DESCRIPTION OF THE TASK -
No pictures go in the copy; retype exactly the lines from the one with "[410 400 457 447]" through the last line of the records.

━━━━━ EXCERPTED DATA

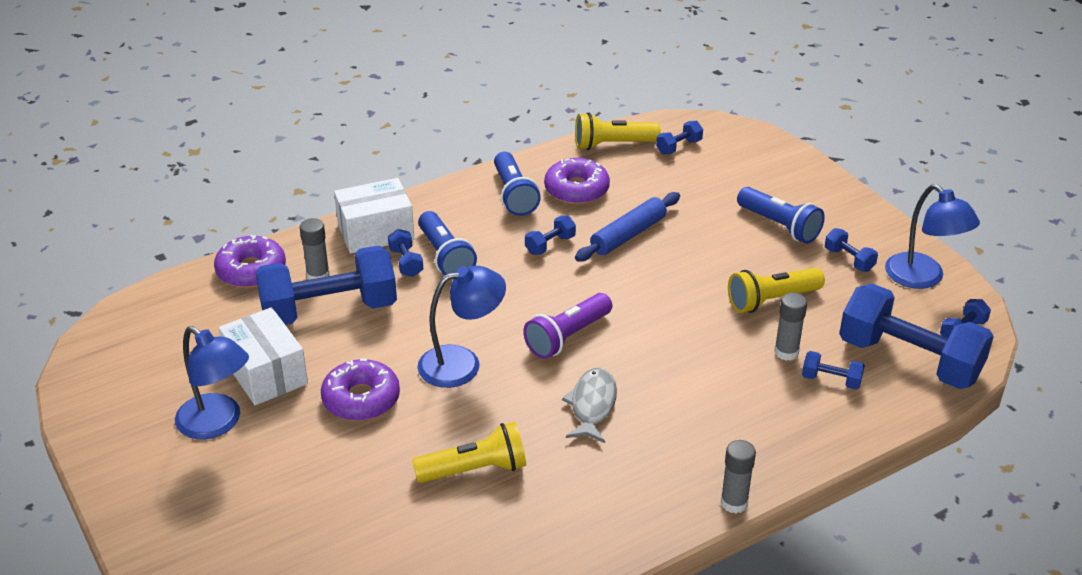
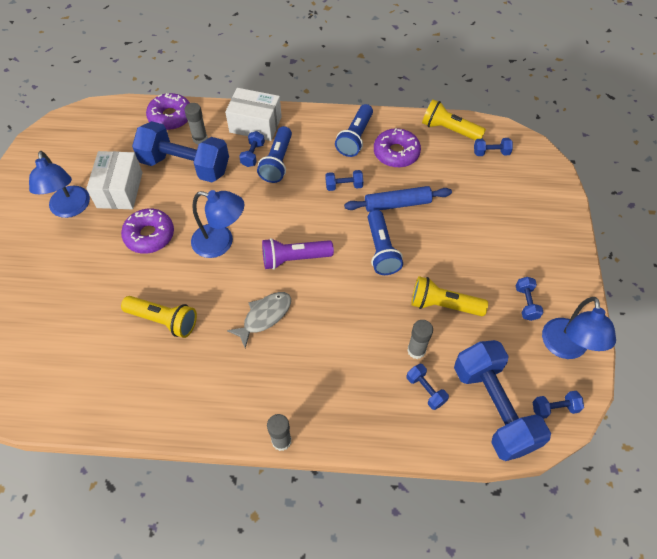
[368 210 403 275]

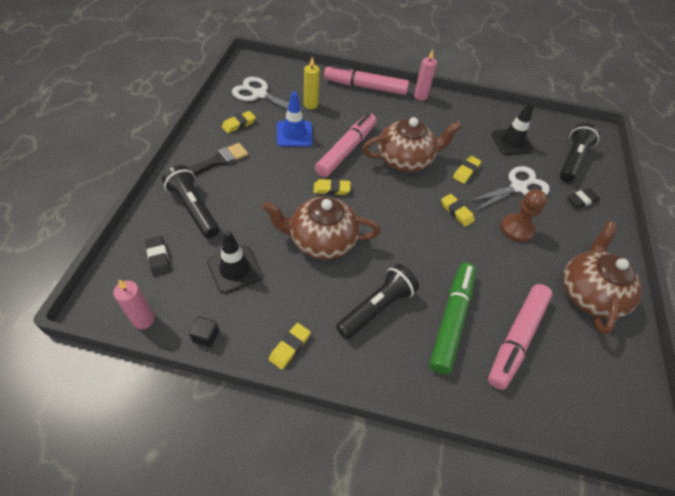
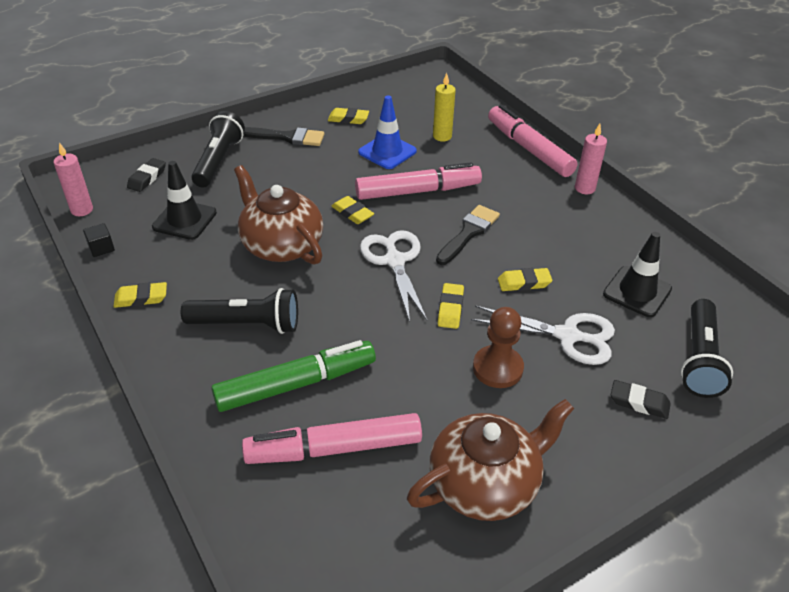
[360 230 427 322]
[436 205 500 265]
[681 299 733 398]

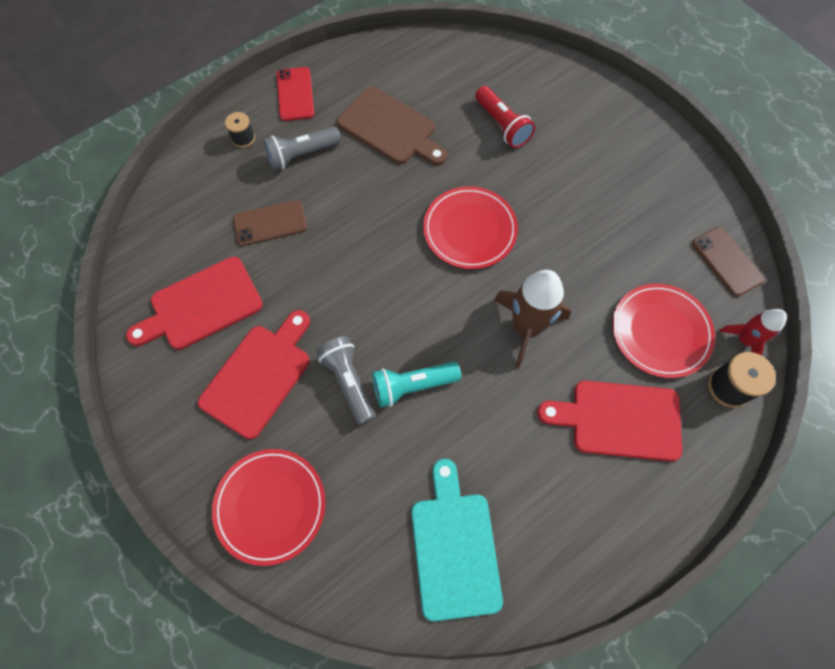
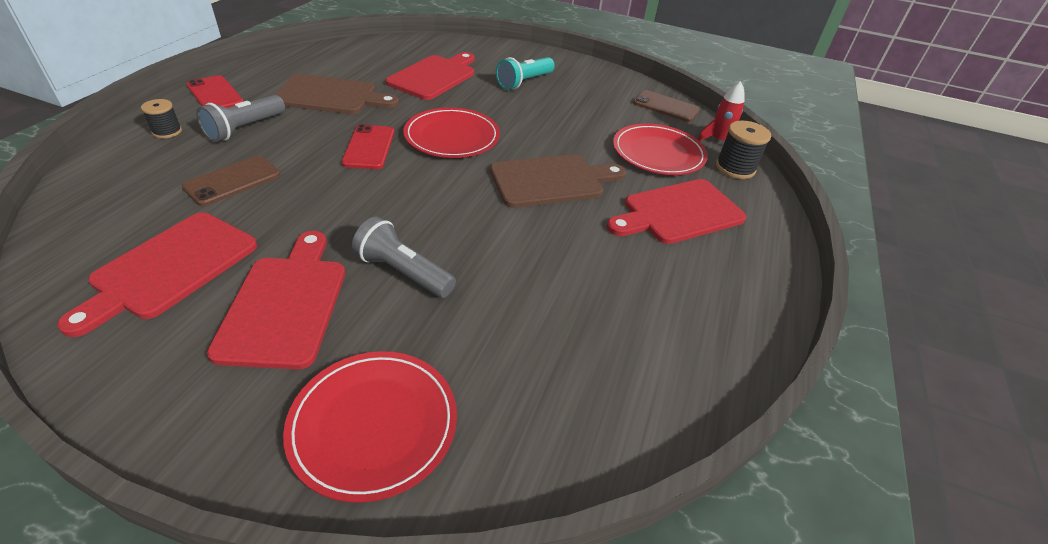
[386 52 475 100]
[490 154 626 208]
[496 57 555 90]
[411 459 503 621] (first image)
[341 124 394 169]

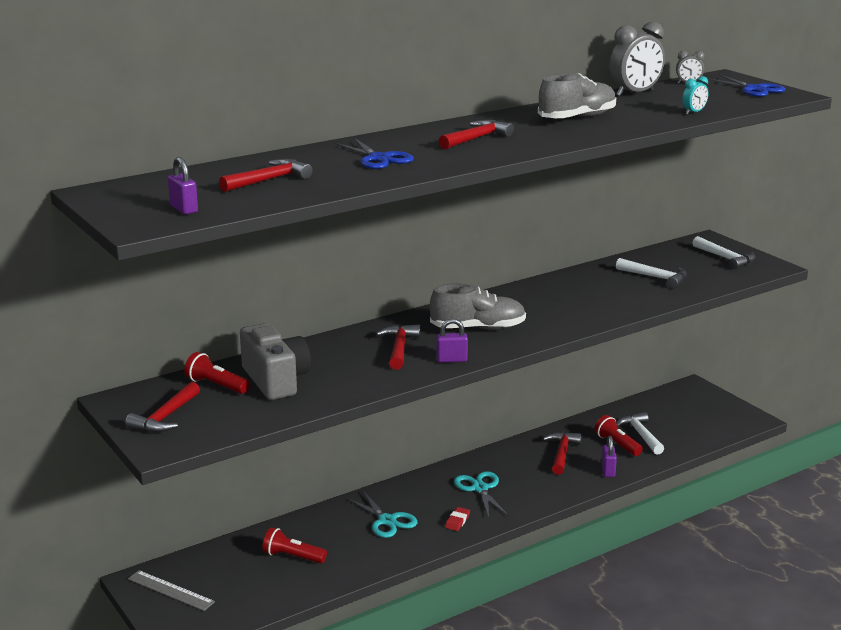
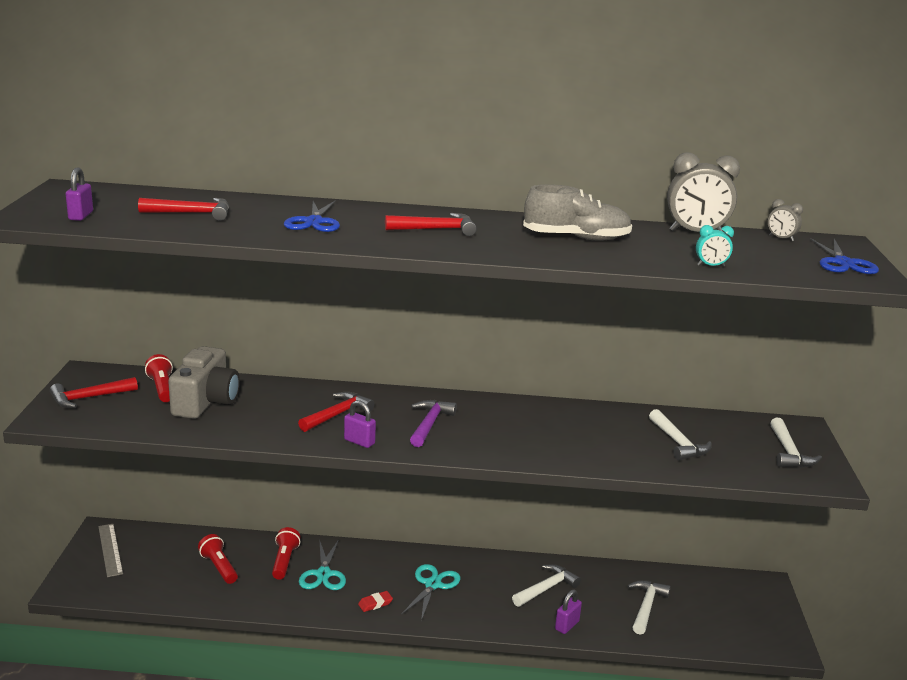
[410 400 457 447]
[272 527 301 580]
[512 564 581 607]

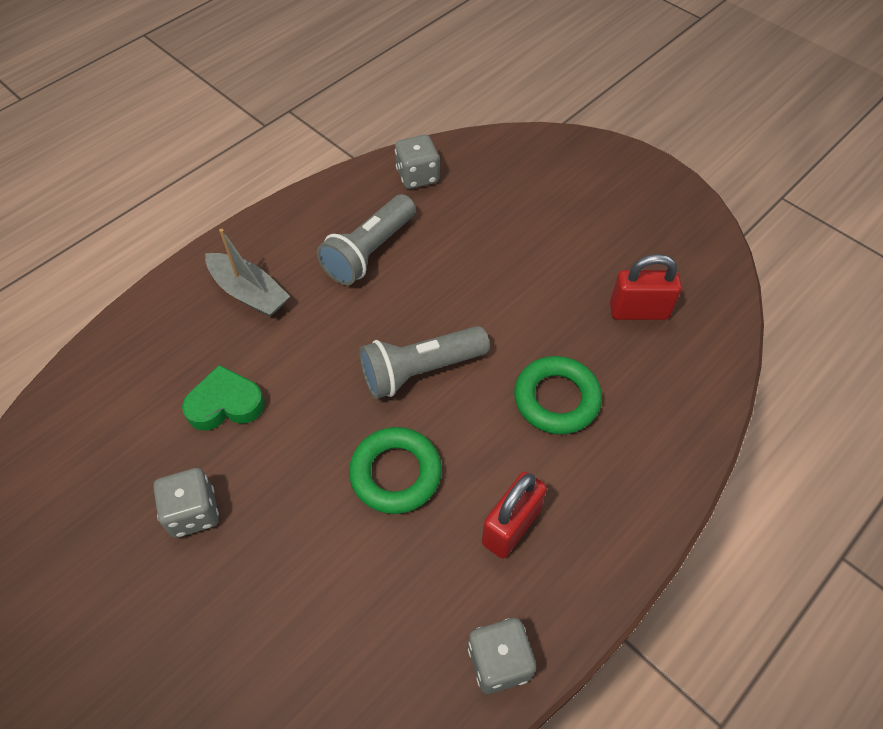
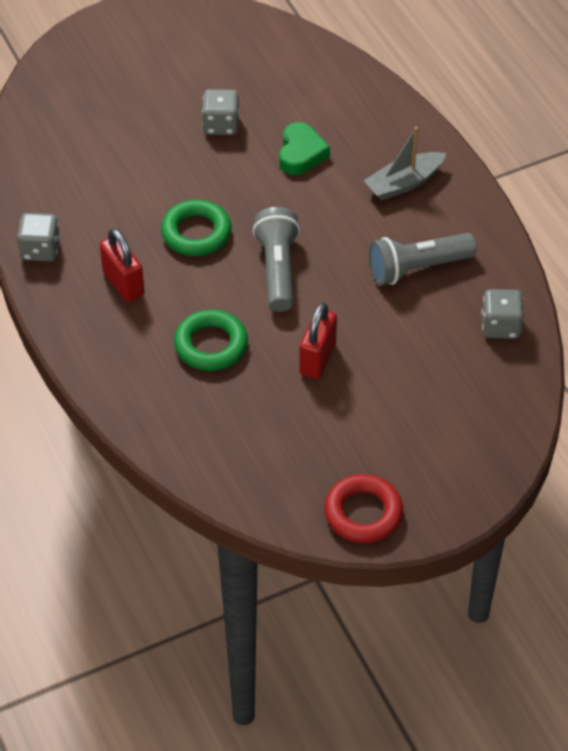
[368 233 477 285]
[299 302 337 379]
[324 474 403 543]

━━━━━━━━━━

WRITTEN ANSWER -
[410 400 457 447]
[272 527 301 580]
[512 564 581 607]

[368 233 477 285]
[299 302 337 379]
[324 474 403 543]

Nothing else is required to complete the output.